__Task to complete__: How many lines in the entries below contain the string "kern", with case counting? Reply with the number alone.

__Saved entries__:
────────────────────────────────────────

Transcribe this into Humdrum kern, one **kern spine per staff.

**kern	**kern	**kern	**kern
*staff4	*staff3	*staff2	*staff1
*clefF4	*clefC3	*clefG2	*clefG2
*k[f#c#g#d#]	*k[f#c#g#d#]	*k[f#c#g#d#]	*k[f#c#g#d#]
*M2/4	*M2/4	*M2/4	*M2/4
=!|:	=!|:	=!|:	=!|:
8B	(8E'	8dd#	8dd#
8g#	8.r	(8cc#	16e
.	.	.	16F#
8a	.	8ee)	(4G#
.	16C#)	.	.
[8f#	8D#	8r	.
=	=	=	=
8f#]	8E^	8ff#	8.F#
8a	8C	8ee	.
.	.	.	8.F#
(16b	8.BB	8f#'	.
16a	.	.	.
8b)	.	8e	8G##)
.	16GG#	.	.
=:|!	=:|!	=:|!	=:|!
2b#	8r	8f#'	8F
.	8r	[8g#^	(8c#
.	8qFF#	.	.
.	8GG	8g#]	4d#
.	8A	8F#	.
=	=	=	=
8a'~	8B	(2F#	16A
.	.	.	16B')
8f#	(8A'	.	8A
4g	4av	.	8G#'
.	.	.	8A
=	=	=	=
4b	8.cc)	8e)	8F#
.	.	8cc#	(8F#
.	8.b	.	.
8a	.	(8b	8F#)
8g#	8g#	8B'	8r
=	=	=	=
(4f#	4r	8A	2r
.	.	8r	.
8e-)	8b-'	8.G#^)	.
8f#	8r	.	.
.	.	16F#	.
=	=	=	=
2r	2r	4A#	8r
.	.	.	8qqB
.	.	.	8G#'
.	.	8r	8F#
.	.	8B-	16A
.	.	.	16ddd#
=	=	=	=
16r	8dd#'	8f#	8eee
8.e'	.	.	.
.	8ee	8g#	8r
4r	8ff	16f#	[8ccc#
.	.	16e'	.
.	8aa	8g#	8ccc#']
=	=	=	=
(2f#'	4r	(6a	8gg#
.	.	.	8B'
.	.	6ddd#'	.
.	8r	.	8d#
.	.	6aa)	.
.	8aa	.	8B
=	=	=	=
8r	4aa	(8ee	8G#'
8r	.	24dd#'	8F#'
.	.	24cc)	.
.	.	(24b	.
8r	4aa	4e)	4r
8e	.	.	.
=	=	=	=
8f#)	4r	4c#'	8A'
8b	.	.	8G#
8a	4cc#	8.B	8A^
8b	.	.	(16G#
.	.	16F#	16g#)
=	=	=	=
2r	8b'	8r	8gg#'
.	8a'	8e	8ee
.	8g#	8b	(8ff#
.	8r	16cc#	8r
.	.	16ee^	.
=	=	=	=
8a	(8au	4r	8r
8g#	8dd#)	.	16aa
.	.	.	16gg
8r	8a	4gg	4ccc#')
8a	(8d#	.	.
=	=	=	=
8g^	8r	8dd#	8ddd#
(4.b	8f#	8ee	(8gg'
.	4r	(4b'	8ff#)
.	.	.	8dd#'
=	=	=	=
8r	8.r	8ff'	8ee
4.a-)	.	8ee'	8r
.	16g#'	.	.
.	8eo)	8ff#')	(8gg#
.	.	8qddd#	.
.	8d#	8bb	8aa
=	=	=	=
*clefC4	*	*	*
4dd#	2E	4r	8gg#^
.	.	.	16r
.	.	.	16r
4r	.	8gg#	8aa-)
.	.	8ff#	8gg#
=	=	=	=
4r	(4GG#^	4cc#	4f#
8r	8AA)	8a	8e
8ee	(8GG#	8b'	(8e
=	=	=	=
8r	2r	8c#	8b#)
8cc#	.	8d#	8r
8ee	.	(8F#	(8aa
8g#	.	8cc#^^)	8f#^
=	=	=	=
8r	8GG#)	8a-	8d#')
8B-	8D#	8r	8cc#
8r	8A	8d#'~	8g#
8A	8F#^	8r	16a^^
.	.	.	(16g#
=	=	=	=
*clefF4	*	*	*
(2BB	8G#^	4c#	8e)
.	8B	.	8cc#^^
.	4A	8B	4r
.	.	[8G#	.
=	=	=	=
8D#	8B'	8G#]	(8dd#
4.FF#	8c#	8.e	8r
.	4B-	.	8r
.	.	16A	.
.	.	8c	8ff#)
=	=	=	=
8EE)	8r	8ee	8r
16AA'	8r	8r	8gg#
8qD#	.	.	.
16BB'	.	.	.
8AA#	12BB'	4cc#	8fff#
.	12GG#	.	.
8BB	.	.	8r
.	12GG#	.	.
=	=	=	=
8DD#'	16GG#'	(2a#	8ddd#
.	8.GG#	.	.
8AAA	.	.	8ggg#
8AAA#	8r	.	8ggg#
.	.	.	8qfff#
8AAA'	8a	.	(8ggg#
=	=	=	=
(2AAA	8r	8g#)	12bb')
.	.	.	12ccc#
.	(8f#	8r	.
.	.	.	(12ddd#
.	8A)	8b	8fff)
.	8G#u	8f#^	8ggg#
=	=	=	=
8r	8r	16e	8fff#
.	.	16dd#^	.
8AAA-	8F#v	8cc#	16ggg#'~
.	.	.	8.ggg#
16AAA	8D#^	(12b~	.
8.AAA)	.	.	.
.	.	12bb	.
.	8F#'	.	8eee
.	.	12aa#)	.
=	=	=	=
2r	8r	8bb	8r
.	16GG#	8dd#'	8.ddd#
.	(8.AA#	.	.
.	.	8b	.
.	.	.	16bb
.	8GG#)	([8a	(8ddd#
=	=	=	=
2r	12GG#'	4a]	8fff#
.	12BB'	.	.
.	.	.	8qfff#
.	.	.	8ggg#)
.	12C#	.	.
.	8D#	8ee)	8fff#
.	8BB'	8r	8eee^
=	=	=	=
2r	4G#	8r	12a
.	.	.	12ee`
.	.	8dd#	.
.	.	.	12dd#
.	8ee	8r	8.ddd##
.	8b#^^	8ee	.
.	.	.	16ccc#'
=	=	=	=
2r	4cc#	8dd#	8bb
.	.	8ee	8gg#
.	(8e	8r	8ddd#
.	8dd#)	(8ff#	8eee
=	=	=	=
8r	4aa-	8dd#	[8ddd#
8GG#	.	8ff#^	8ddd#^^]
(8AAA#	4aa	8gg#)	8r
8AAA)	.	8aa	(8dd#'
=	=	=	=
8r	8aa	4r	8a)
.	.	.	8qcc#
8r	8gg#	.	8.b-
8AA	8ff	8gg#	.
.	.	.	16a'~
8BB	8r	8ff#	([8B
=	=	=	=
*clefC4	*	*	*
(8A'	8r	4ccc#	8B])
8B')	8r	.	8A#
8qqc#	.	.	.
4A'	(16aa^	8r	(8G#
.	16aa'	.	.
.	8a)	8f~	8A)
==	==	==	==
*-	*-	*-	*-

────────────────────────────────────────

__Solved exercise__: 2